Start of Input
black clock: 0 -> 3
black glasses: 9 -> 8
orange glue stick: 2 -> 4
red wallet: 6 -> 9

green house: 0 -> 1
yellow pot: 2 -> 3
End of Input
Start of Input
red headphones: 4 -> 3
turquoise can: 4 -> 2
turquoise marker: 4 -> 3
End of Input
(What is being asked): Gather each line in these records that contains the string "turquoise".

(Result of this exercise):
turquoise can: 4 -> 2
turquoise marker: 4 -> 3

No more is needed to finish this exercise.